● Exercise directions
Give a bare count of the lines with "RELAY" in the material below.
:: Exercise data
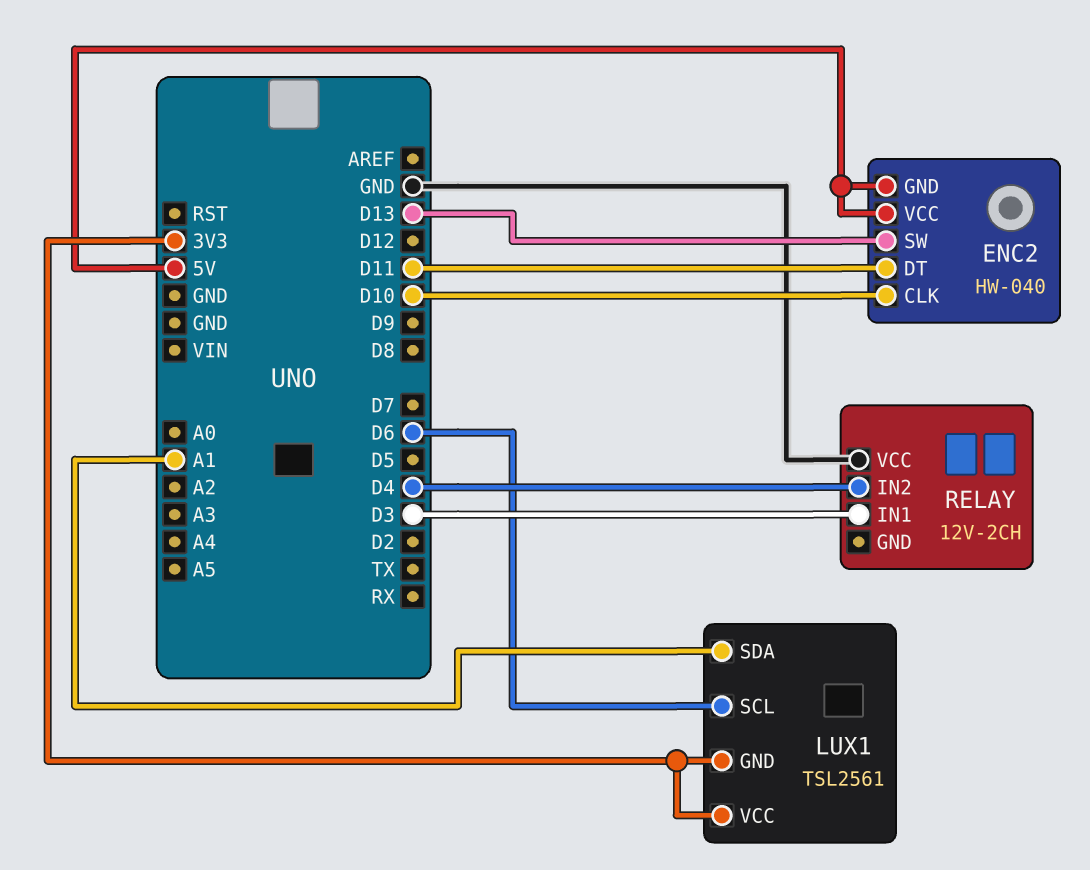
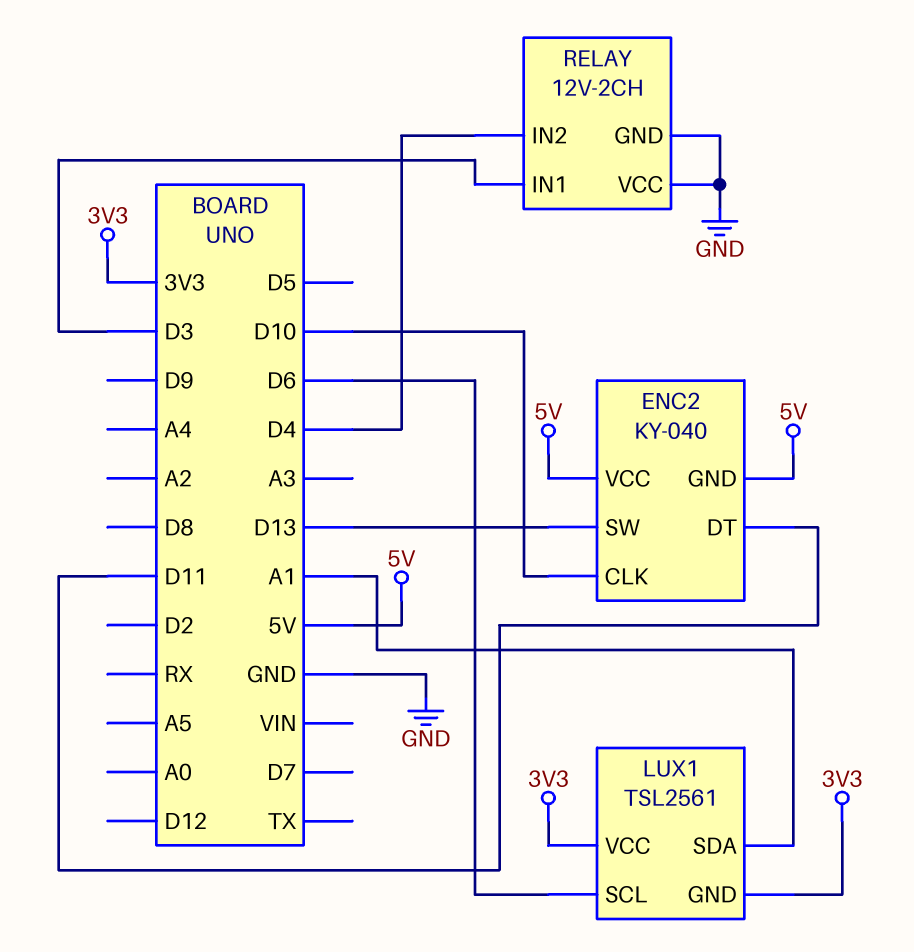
ENC2: HW-040 -> KY-040
RELAY pin GND: none -> GND

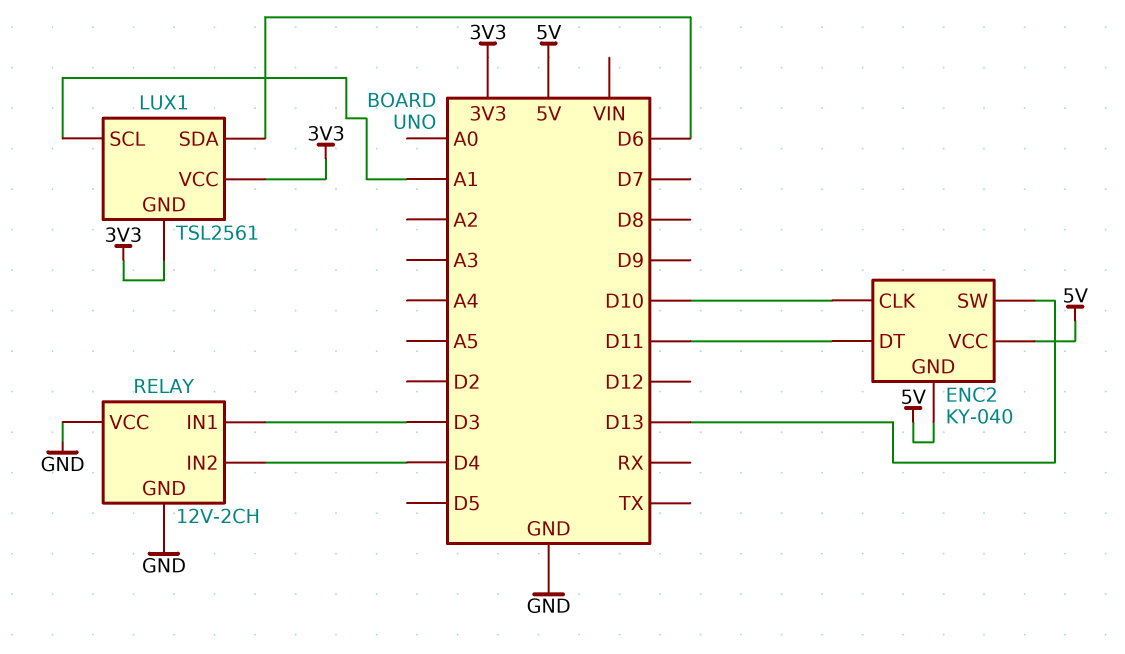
LUX1 pin SCL: D6 -> A1
LUX1 pin SDA: A1 -> D6

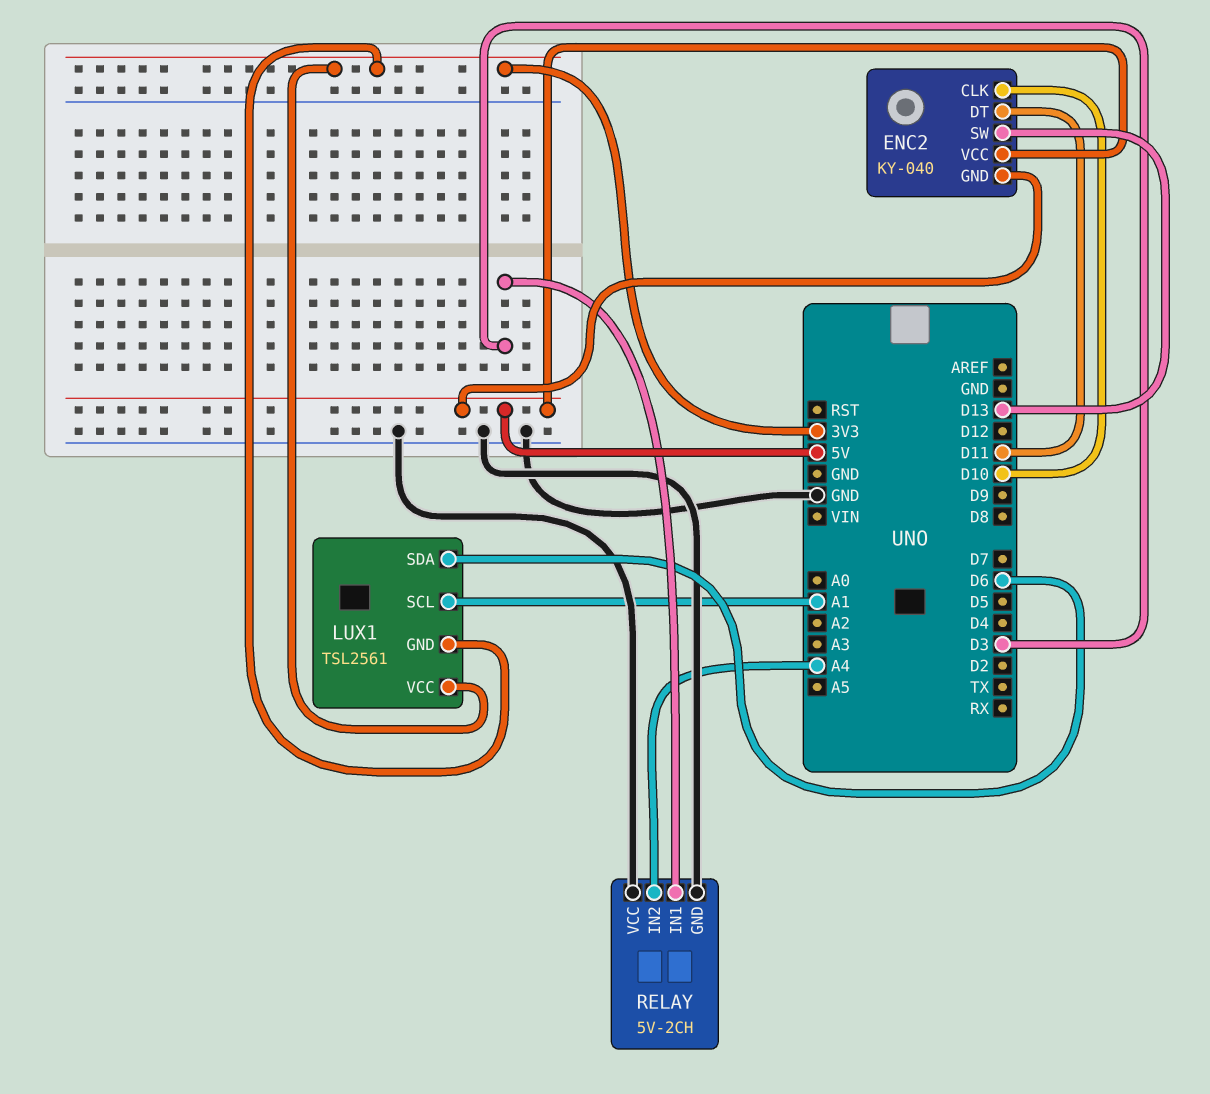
RELAY: 12V-2CH -> 5V-2CH
RELAY pin IN2: D4 -> A4

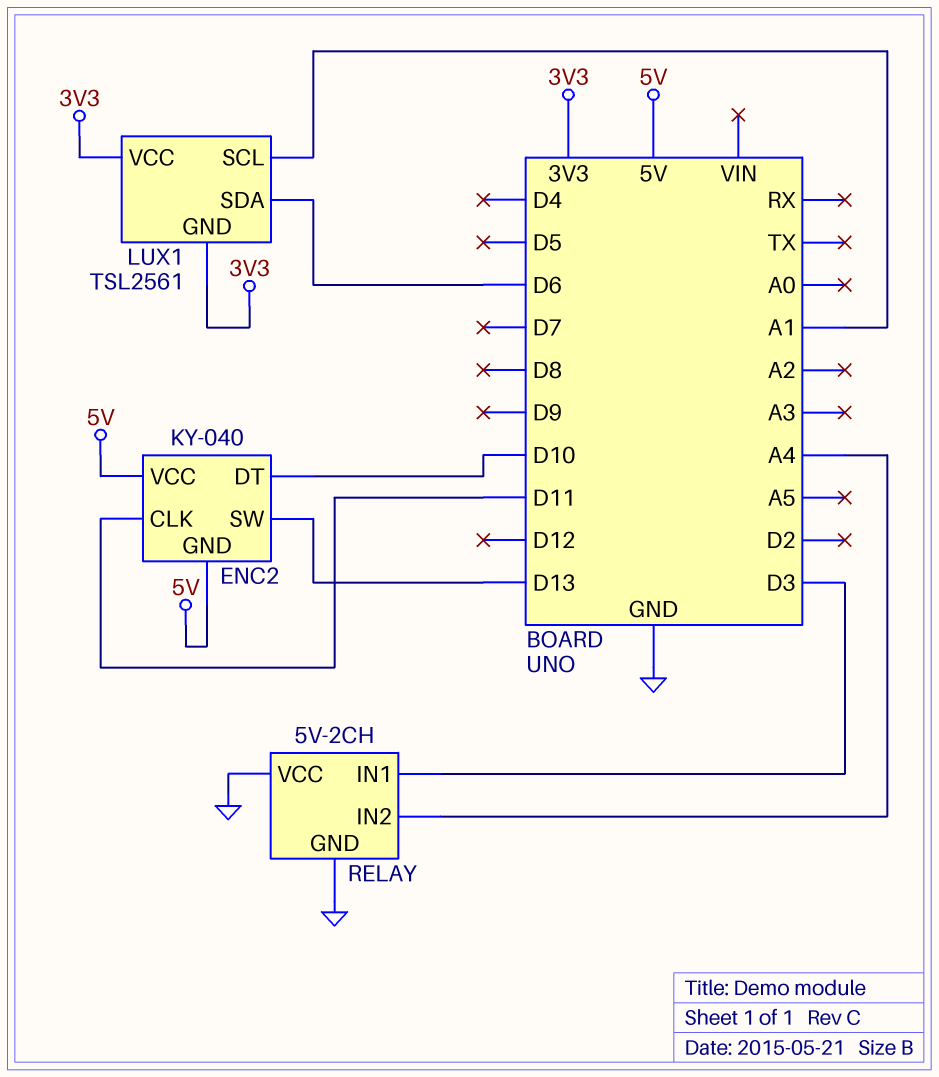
ENC2 pin CLK: D10 -> D11
ENC2 pin DT: D11 -> D10

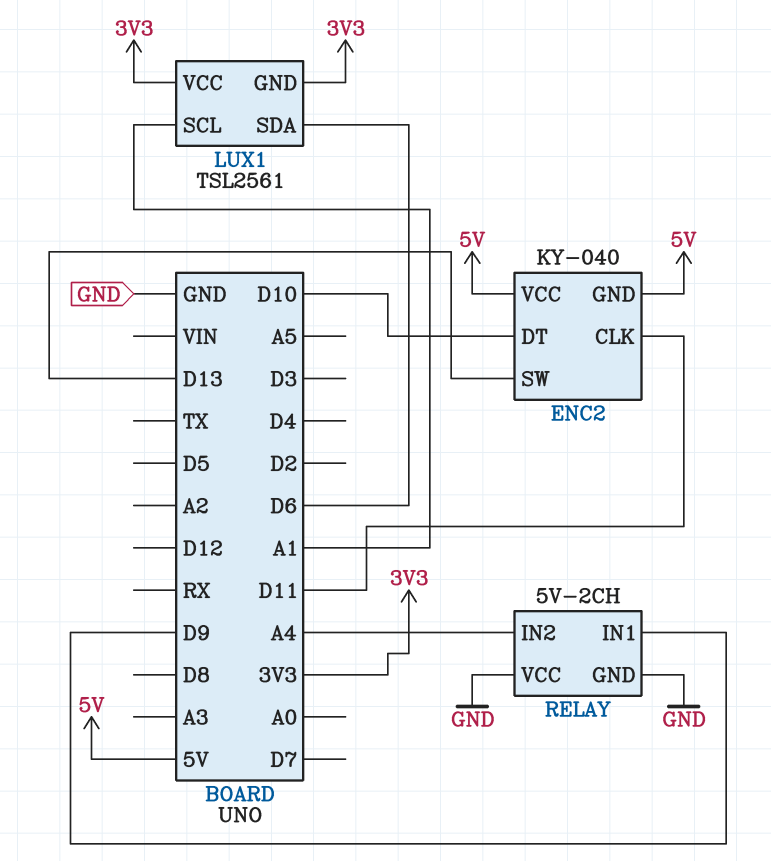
RELAY pin IN1: D3 -> D9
::::
● Solution below
4